== Entries provided ==
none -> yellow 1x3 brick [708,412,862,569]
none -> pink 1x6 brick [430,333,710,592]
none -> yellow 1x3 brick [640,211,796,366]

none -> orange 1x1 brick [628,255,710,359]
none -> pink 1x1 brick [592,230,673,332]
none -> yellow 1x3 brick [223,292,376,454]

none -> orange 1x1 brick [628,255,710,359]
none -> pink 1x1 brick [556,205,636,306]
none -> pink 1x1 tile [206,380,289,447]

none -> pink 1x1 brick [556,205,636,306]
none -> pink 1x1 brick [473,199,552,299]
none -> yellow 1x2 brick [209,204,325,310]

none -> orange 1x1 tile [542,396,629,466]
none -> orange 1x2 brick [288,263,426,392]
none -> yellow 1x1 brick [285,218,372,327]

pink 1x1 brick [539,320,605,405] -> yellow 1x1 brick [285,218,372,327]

== Task details ==
Search the material above for the string "orange". Show every line that holds it.

== Task solution ==
none -> orange 1x1 brick [628,255,710,359]
none -> orange 1x1 brick [628,255,710,359]
none -> orange 1x1 tile [542,396,629,466]
none -> orange 1x2 brick [288,263,426,392]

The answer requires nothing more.